Work to complete: Without the pictures, retype each line below exactly as it stands.
Start of Extracted records
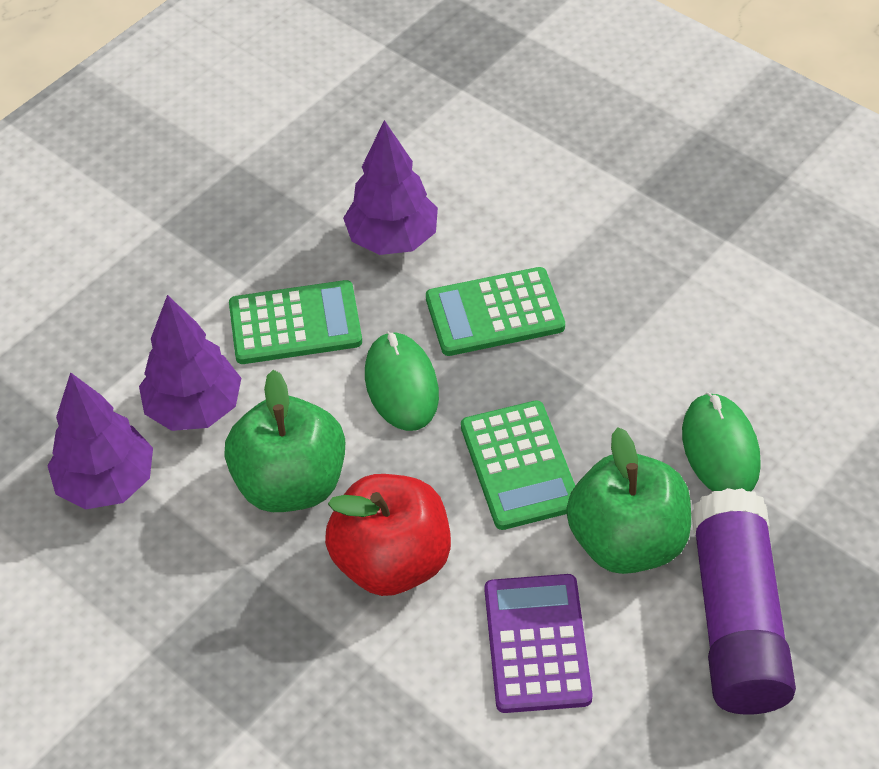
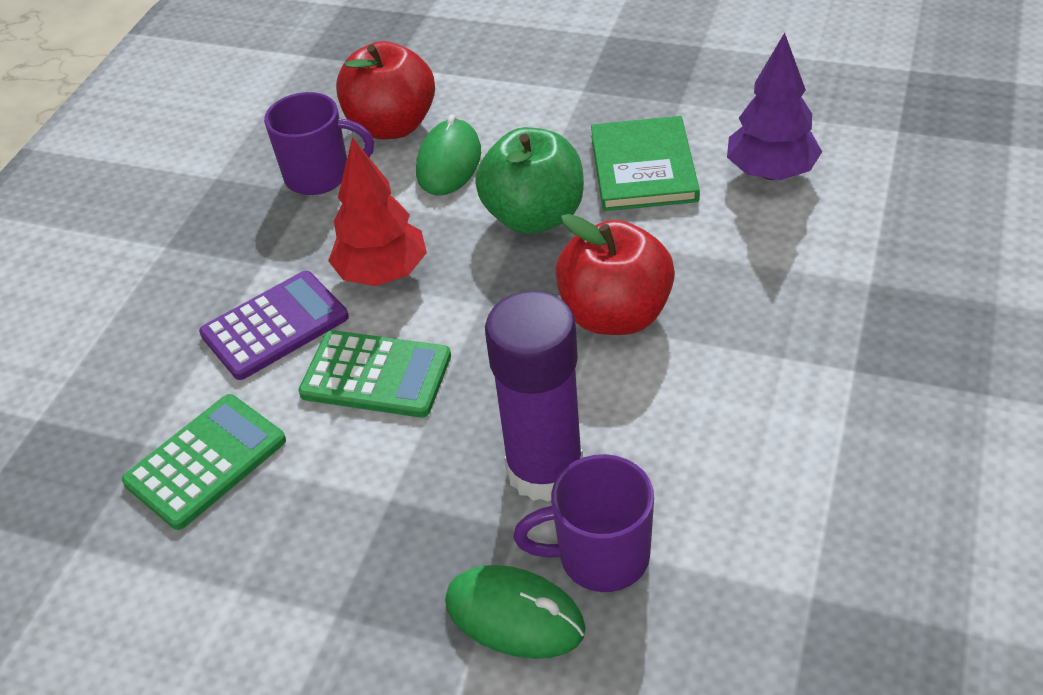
green apple: 2 -> 1
green book: 0 -> 1
green calculator: 3 -> 2
purple mug: 0 -> 2
purple tree: 3 -> 1
red apple: 1 -> 2
red tree: 0 -> 1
End of Extracted records
Solution to the exercise:
green apple: 2 -> 1
green book: 0 -> 1
green calculator: 3 -> 2
purple mug: 0 -> 2
purple tree: 3 -> 1
red apple: 1 -> 2
red tree: 0 -> 1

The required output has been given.